Start of RECORDS SHOWN
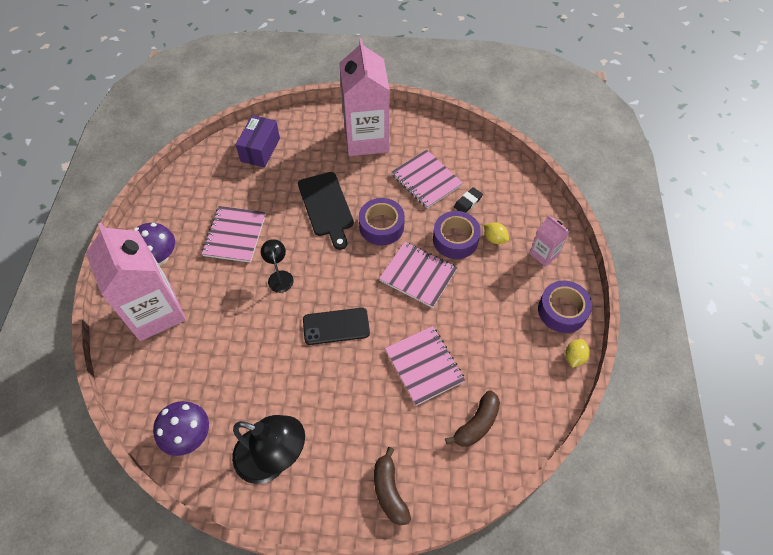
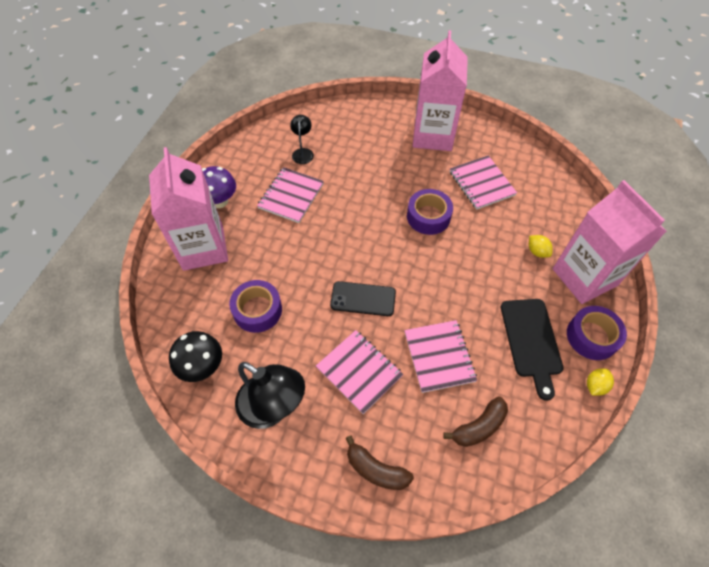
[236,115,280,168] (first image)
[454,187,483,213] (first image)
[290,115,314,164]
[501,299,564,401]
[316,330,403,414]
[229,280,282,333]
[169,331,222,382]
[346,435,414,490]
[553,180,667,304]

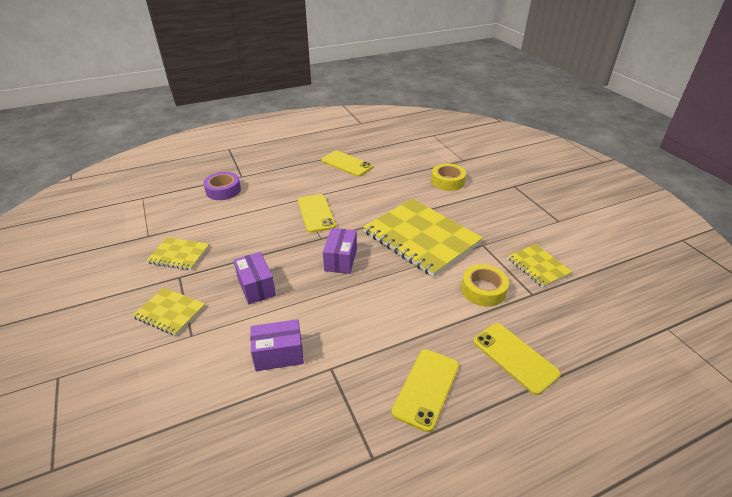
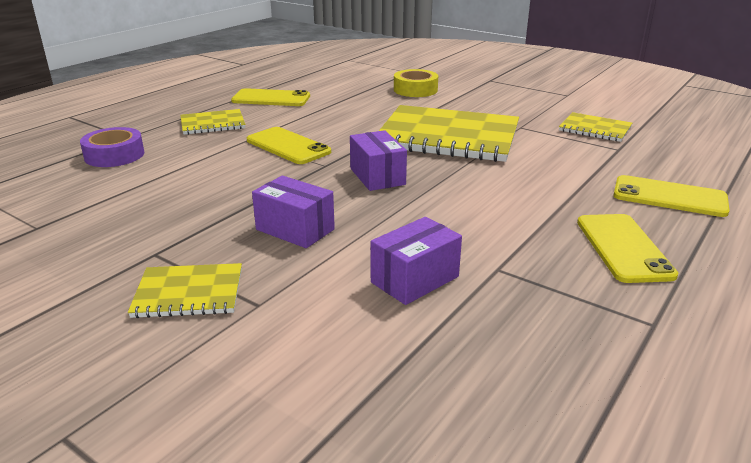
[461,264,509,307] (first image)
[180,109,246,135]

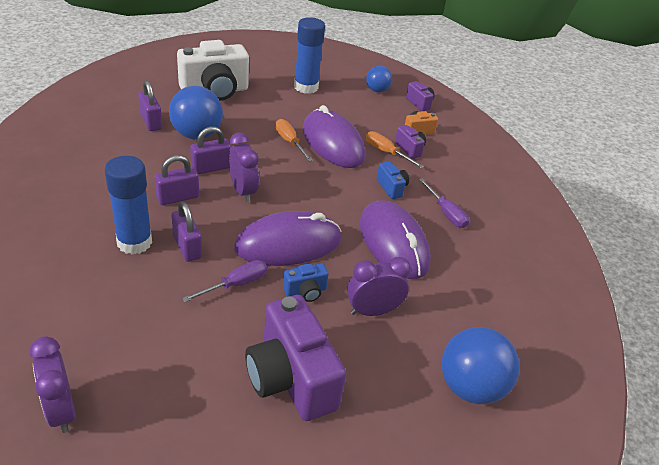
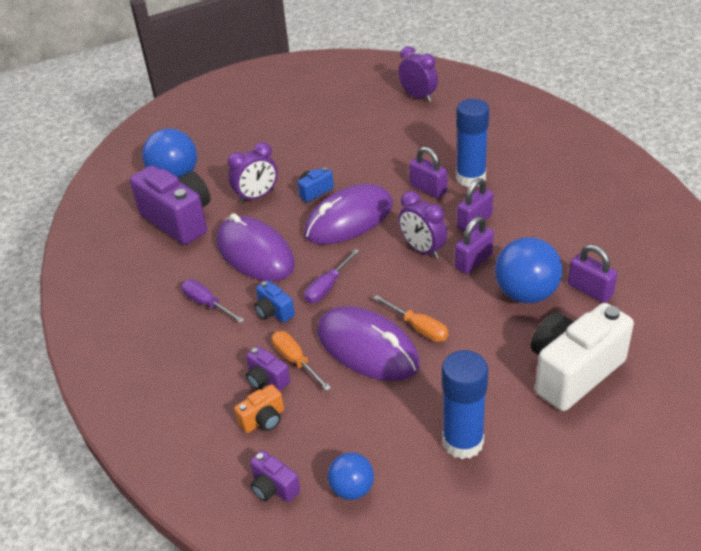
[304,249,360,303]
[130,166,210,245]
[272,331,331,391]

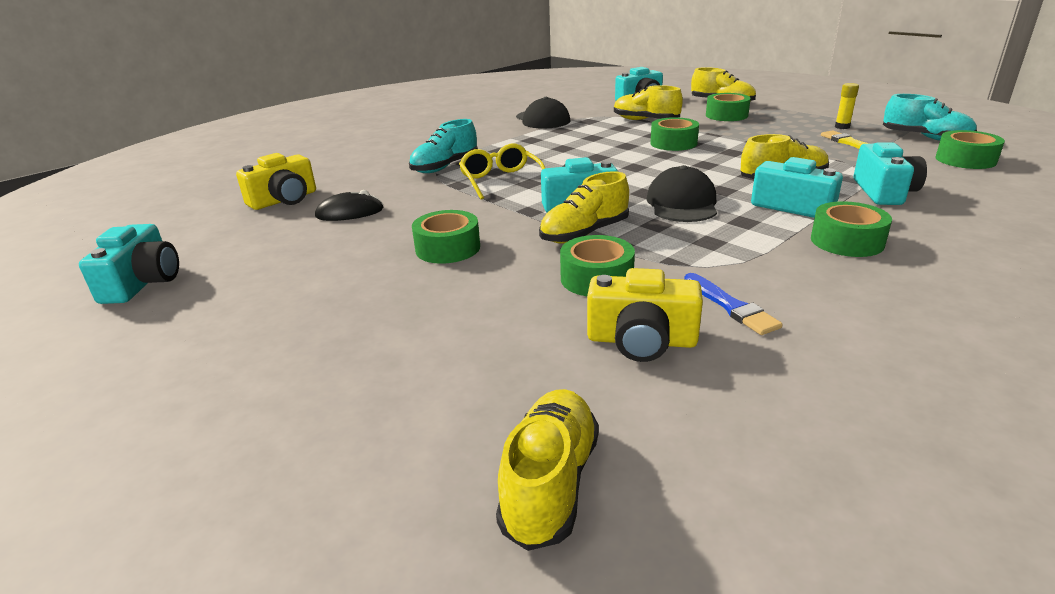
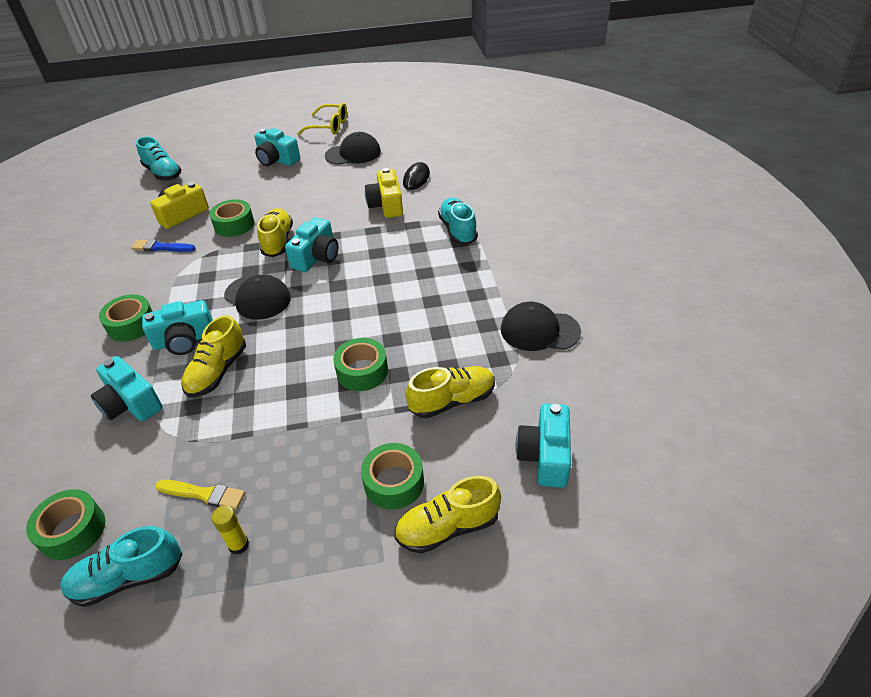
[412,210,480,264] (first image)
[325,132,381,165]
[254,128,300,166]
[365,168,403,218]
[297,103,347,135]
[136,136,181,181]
End of RECORDS SHOWN
## WORK INSTRUCTIONS
From the entries, count the lines that hold the string "image". Nothing but the number is needed.

## EXERCISE OUTPUT
4